Requirement: Since pictures do not belong in the copy, please repeat every record below exactly without them.

Available data:
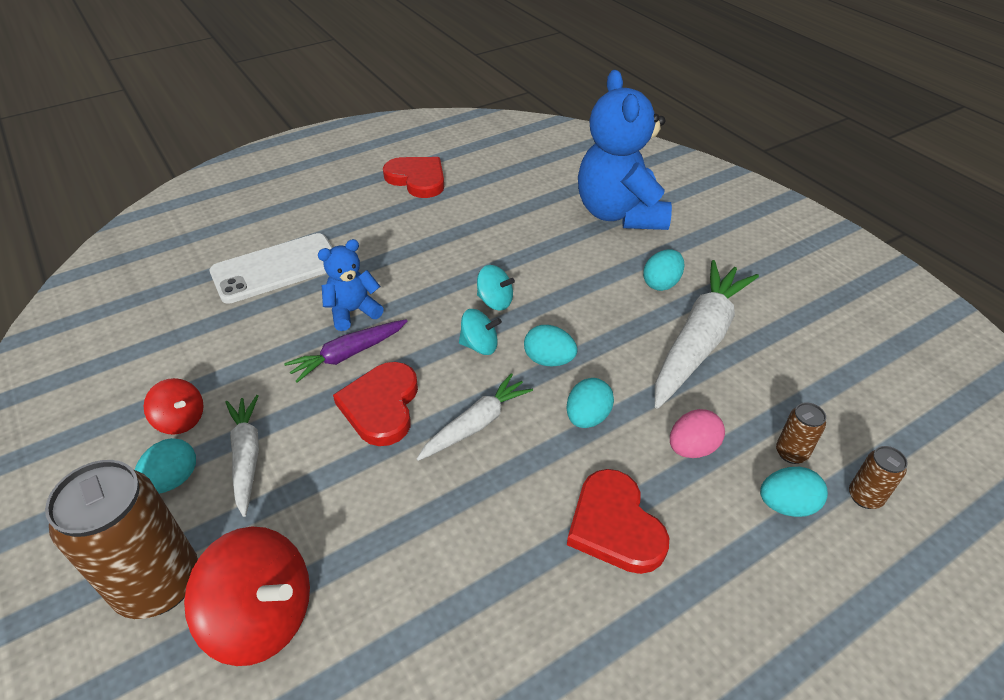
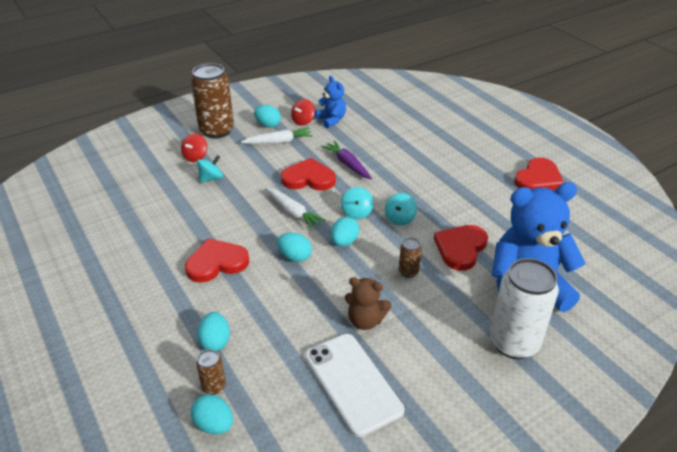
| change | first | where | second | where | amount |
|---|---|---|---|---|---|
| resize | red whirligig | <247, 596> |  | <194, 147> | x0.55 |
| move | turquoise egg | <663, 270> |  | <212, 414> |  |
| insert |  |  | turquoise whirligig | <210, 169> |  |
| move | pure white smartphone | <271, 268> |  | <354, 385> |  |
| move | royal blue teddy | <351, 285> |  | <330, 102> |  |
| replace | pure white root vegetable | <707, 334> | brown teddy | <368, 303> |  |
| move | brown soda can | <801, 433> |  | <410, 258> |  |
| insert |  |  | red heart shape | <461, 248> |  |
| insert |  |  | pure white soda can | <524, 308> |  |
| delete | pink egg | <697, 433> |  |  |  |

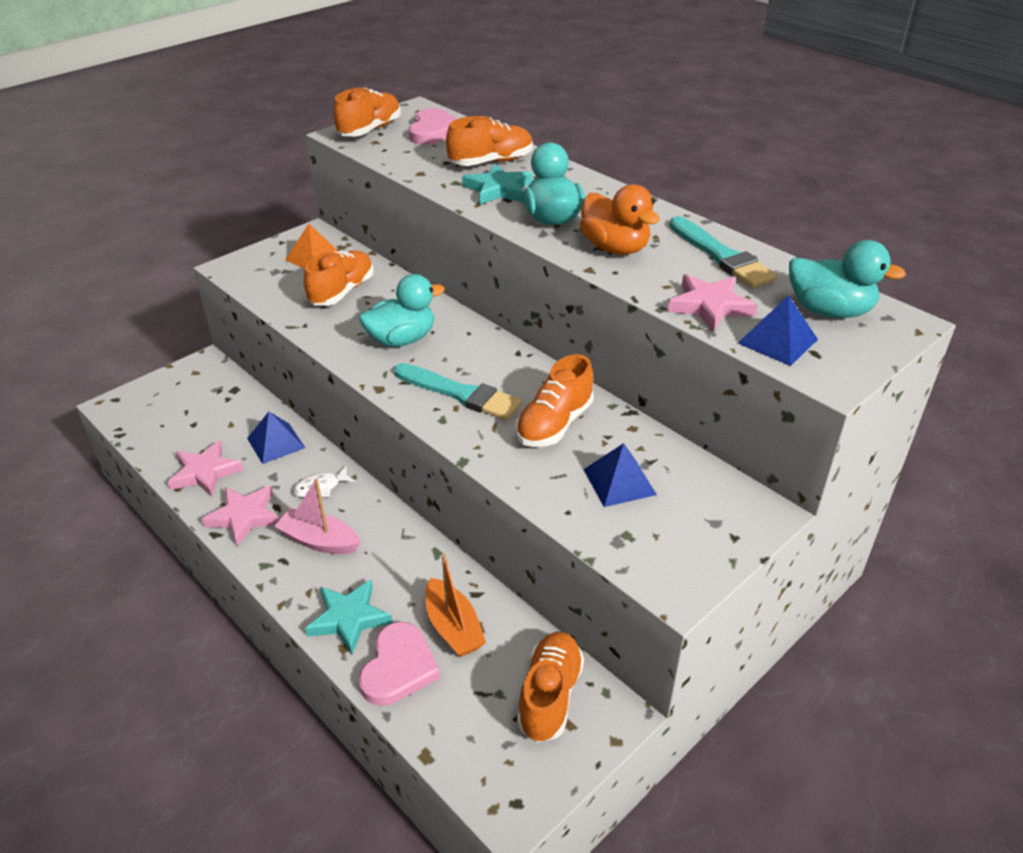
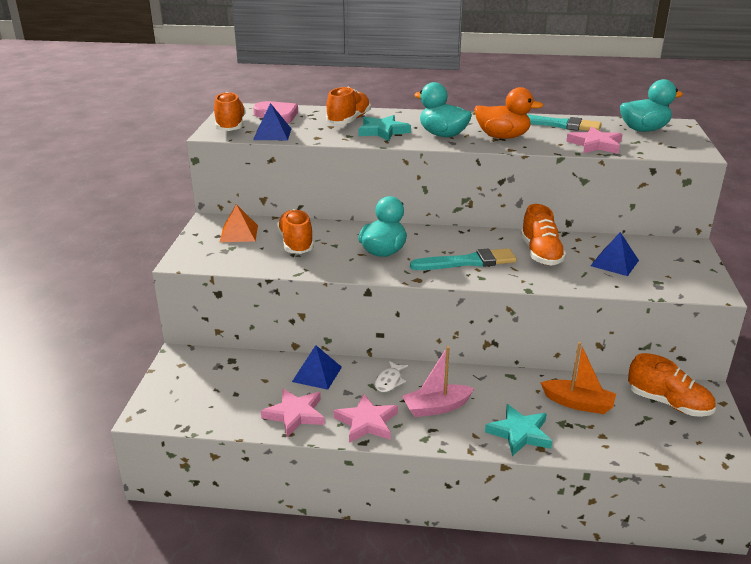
| change | first | where | second | where | amount |
|---|---|---|---|---|---|
| move | royal blue pyramid shape | <778, 330> |  | <272, 121> |  |
| rotate | orange-coloured shoe | <550, 687> |  | <672, 385> | 150 degrees clockwise |
| delete | pink heart shape | <399, 664> |  |  |  |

Solution to the exercise:
| change | first | where | second | where | amount |
|---|---|---|---|---|---|
| resize | red whirligig | <247, 596> |  | <194, 147> | x0.55 |
| move | turquoise egg | <663, 270> |  | <212, 414> |  |
| insert |  |  | turquoise whirligig | <210, 169> |  |
| move | pure white smartphone | <271, 268> |  | <354, 385> |  |
| move | royal blue teddy | <351, 285> |  | <330, 102> |  |
| replace | pure white root vegetable | <707, 334> | brown teddy | <368, 303> |  |
| move | brown soda can | <801, 433> |  | <410, 258> |  |
| insert |  |  | red heart shape | <461, 248> |  |
| insert |  |  | pure white soda can | <524, 308> |  |
| delete | pink egg | <697, 433> |  |  |  |

| change | first | where | second | where | amount |
|---|---|---|---|---|---|
| move | royal blue pyramid shape | <778, 330> |  | <272, 121> |  |
| rotate | orange-coloured shoe | <550, 687> |  | <672, 385> | 150 degrees clockwise |
| delete | pink heart shape | <399, 664> |  |  |  |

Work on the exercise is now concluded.